> [PROVIDED RECORDS]:
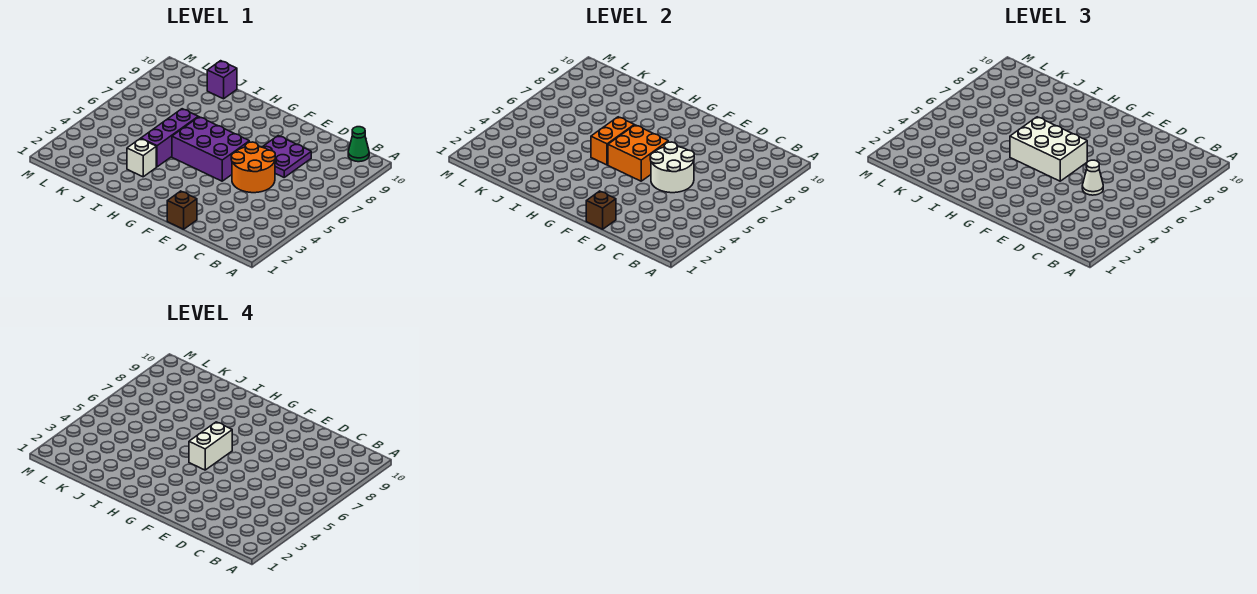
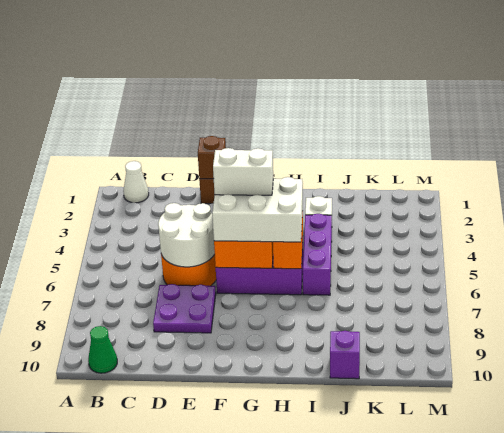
white 1x1 cone [1082,160,1103,195] -> white 1x1 cone moved to [123,161,149,203]
white 1x2 brick [189,422,232,470] -> white 1x2 brick turned to [213,148,273,195]

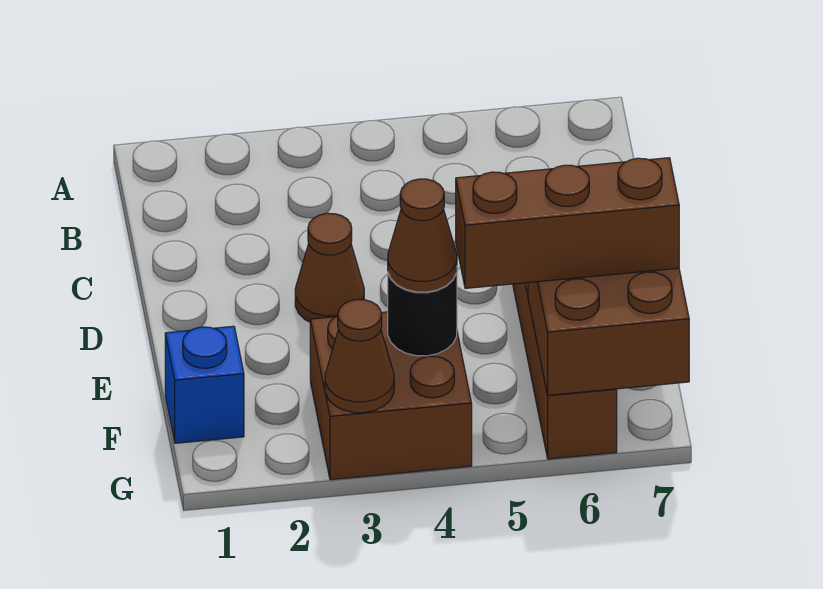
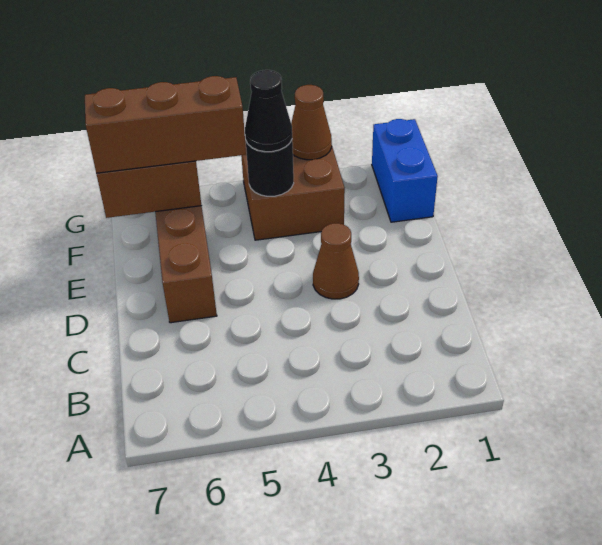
blue 1x1 brick [165,326,244,443] -> blue 1x2 brick [372,119,438,222]
brown 1x1 cone [388,179,457,292] -> black 1x1 cone [245,70,292,152]

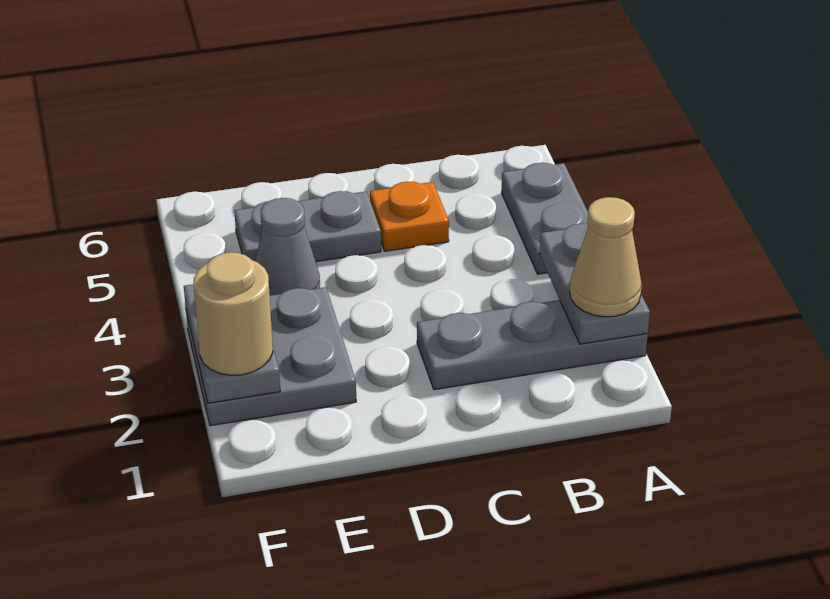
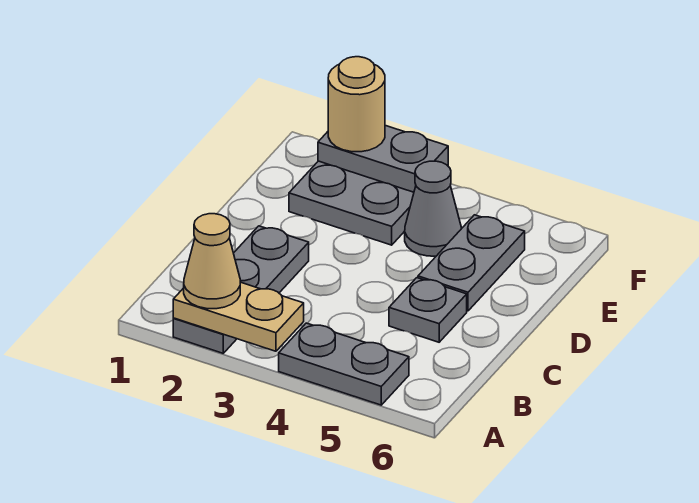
grey 1x2 plate [539,223,650,344] -> tan 1x2 plate [173,282,304,351]
orange 1x1 plate [370,182,449,251] -> grey 1x1 plate [389,278,467,342]

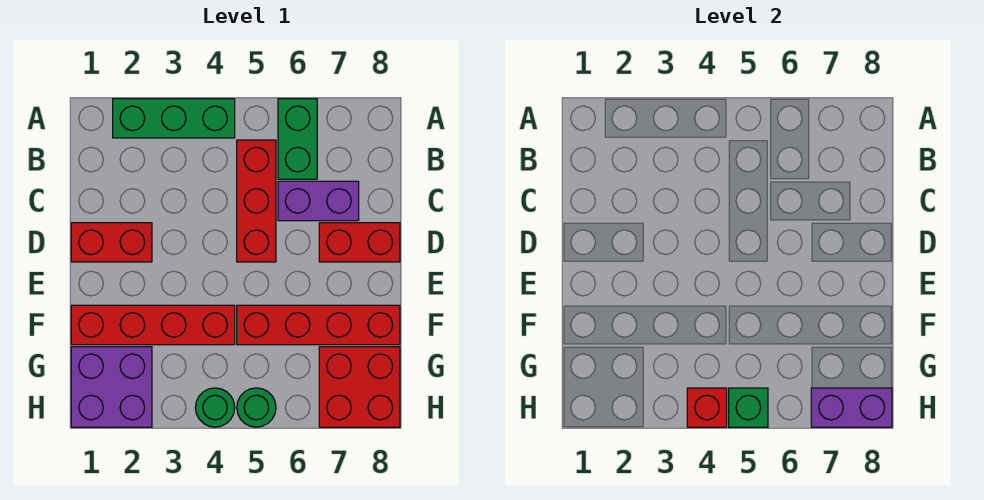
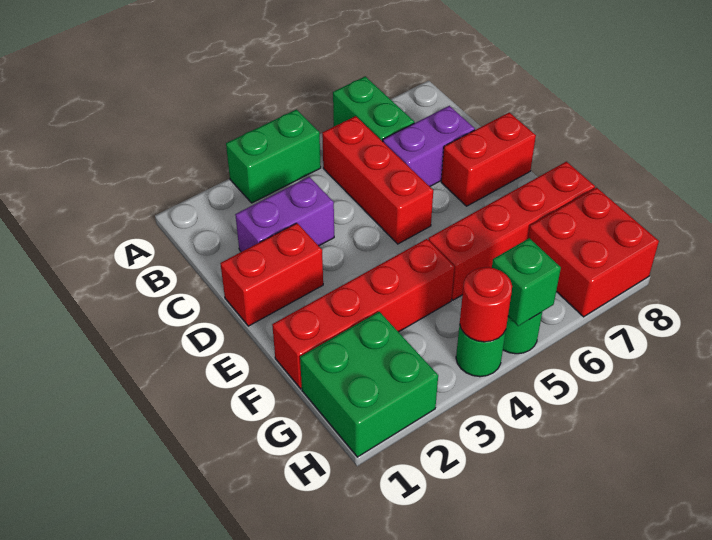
green 1x3 brick [113,99,235,138] -> green 1x2 brick [226,109,321,203]
purple 2x2 brick [71,347,152,427] -> green 2x2 brick [300,312,438,457]
red 1x1 brick [687,388,727,427] -> red 1x1 round brick [460,267,512,342]
purple 1x2 brick [811,388,892,427] -> purple 1x2 brick moved to [235,177,334,252]

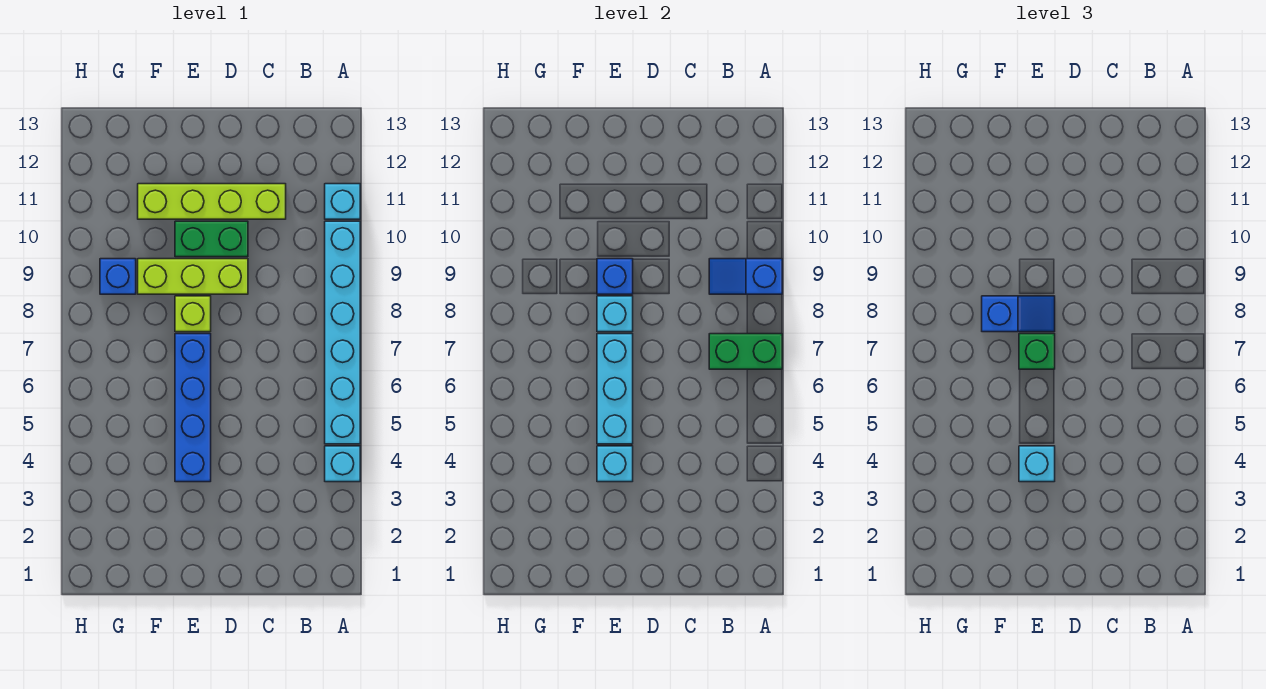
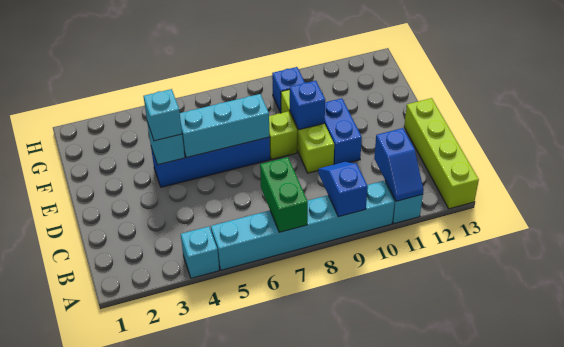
lime 1x4 brick [138,184,286,219] -> lime 1x4 brick moved to [404,98,479,209]
green 1x2 brick [175,221,248,257] -> blue 1x2 brick [325,98,362,164]
green 1x1 brick [1019,334,1055,369] -> none
cyan 1x1 brick [597,296,633,332] -> none
blue 1x2 slope [982,296,1055,332] -> blue 1x2 slope moved to [374,128,424,201]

> [INSTRUCTIONS FOR THE TASK]:
Write out every record above exactly as it stands, but leave out the pictures.

> [SOLUTION TO THE PROBLEM]:
white 1x1 cone [1082,160,1103,195] -> white 1x1 cone moved to [123,161,149,203]
white 1x2 brick [189,422,232,470] -> white 1x2 brick turned to [213,148,273,195]

blue 1x1 brick [165,326,244,443] -> blue 1x2 brick [372,119,438,222]
brown 1x1 cone [388,179,457,292] -> black 1x1 cone [245,70,292,152]

grey 1x2 plate [539,223,650,344] -> tan 1x2 plate [173,282,304,351]
orange 1x1 plate [370,182,449,251] -> grey 1x1 plate [389,278,467,342]

green 1x3 brick [113,99,235,138] -> green 1x2 brick [226,109,321,203]
purple 2x2 brick [71,347,152,427] -> green 2x2 brick [300,312,438,457]
red 1x1 brick [687,388,727,427] -> red 1x1 round brick [460,267,512,342]
purple 1x2 brick [811,388,892,427] -> purple 1x2 brick moved to [235,177,334,252]

lime 1x4 brick [138,184,286,219] -> lime 1x4 brick moved to [404,98,479,209]
green 1x2 brick [175,221,248,257] -> blue 1x2 brick [325,98,362,164]
green 1x1 brick [1019,334,1055,369] -> none
cyan 1x1 brick [597,296,633,332] -> none
blue 1x2 slope [982,296,1055,332] -> blue 1x2 slope moved to [374,128,424,201]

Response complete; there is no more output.